## Your objective
A faithful retyping of every entry below is wanted, with images left out.

## Listed entries
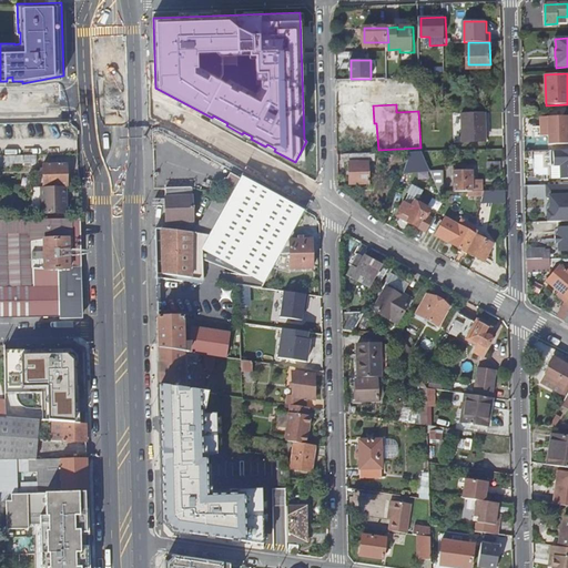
[(484,113),(462,114),(462,143),(485,142),(484,113)]
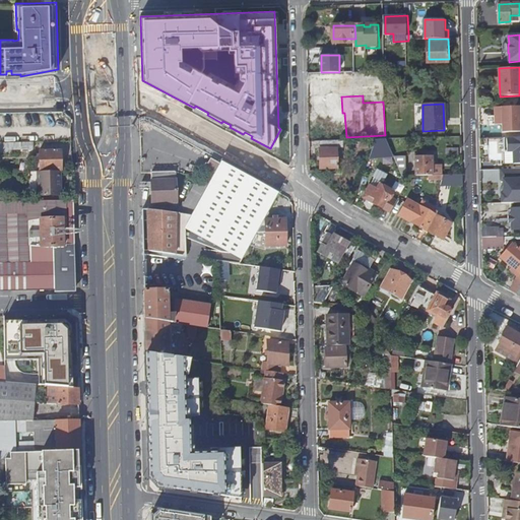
[(519,107),(505,107),(506,138),(507,138),(507,158),(516,158),(516,165),(519,164),(519,107)]
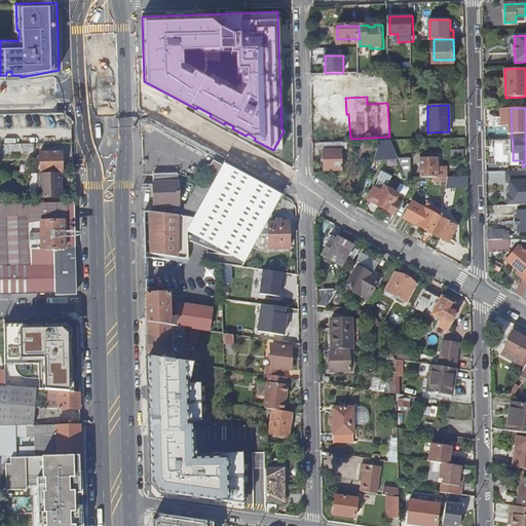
[(391,141),(381,141),(375,158),(399,158),(391,141)]
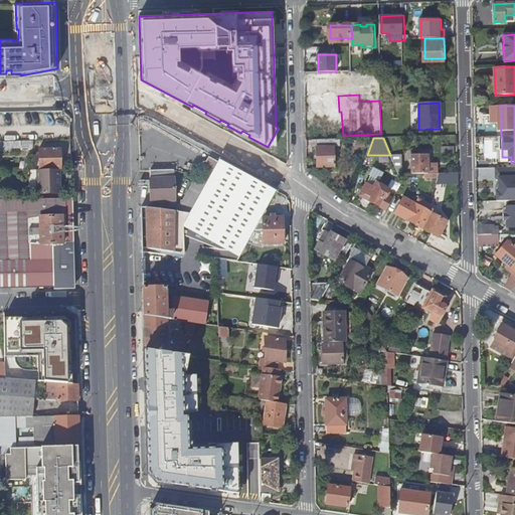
[(342,139),(318,139),(318,166),(339,166),(338,148),(343,148),(342,139)]
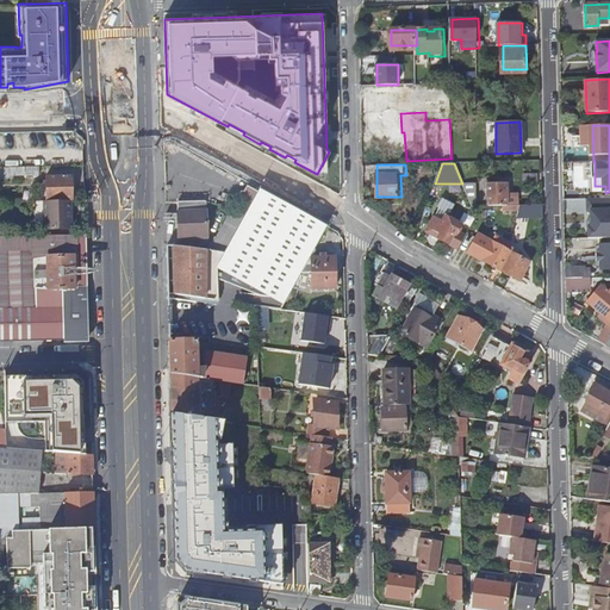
[(41,166),(4,167),(4,175),(41,175),(41,166)]
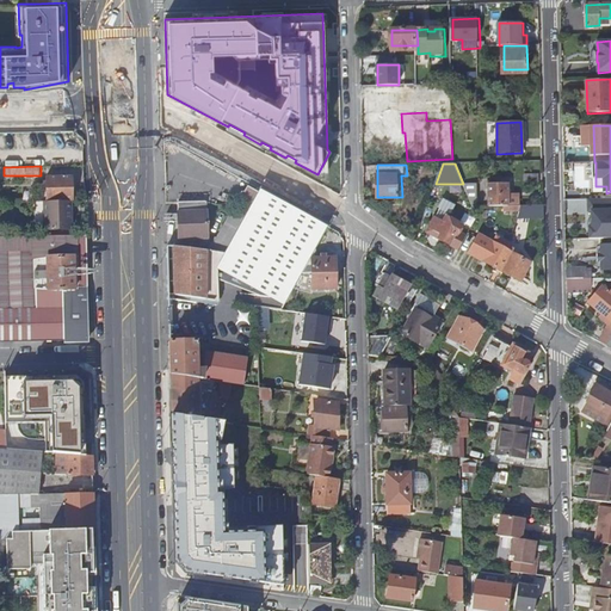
[(69,201),(72,199),(72,176),(47,176),(47,197),(41,197),(41,201),(45,201),(69,201)]
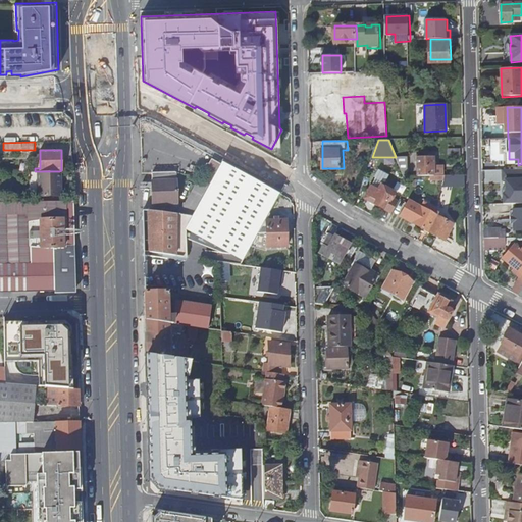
[(431,175),(444,175),(444,164),(438,164),(438,166),(435,166),(434,156),(418,156),(419,175),(431,175)]
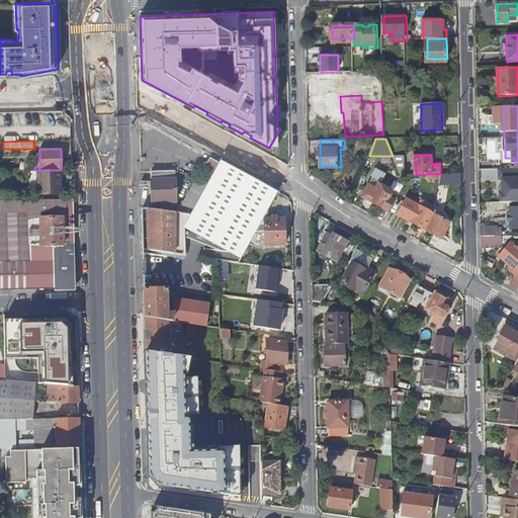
[(401,174),(406,174),(405,156),(393,156),(401,174)]
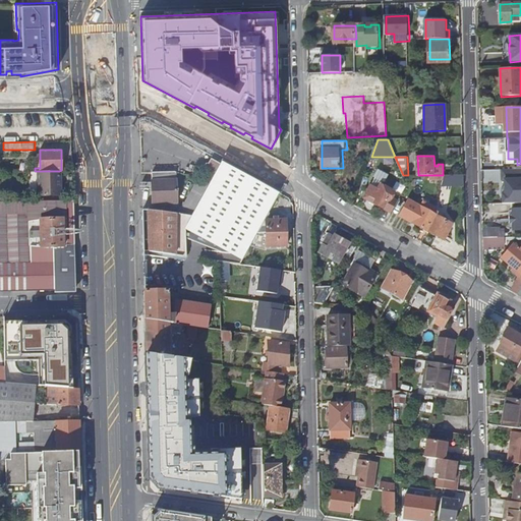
[(212,180),(222,163),(213,159),(210,163),(207,165),(206,167),(206,170),(203,175),(212,180)]
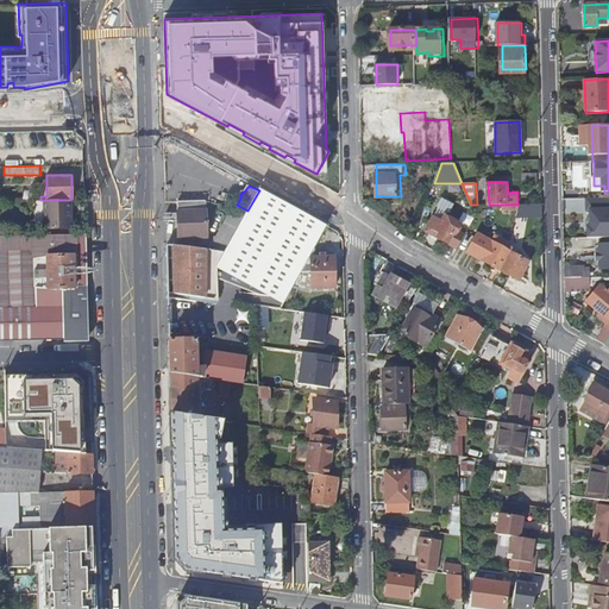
[(327,227),(259,189),(259,190),(248,211),(246,213),(224,253),(218,267),(218,281),(259,297),(256,307),(282,311),(327,227)]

## Written answer
[(484,113),(462,114),(462,143),(485,142),(484,113)]
[(519,107),(505,107),(506,138),(507,138),(507,158),(516,158),(516,165),(519,164),(519,107)]
[(391,141),(381,141),(375,158),(399,158),(391,141)]
[(342,139),(318,139),(318,166),(339,166),(338,148),(343,148),(342,139)]
[(41,166),(4,167),(4,175),(41,175),(41,166)]
[(69,201),(72,199),(72,176),(47,176),(47,197),(41,197),(41,201),(45,201),(69,201)]
[(431,175),(444,175),(444,164),(438,164),(438,166),(435,166),(434,156),(418,156),(419,175),(431,175)]
[(401,174),(406,174),(405,156),(393,156),(401,174)]
[(212,180),(222,163),(213,159),(210,163),(207,165),(206,167),(206,170),(203,175),(212,180)]
[(327,227),(259,189),(259,190),(248,211),(246,213),(224,253),(218,267),(218,281),(259,297),(256,307),(282,311),(327,227)]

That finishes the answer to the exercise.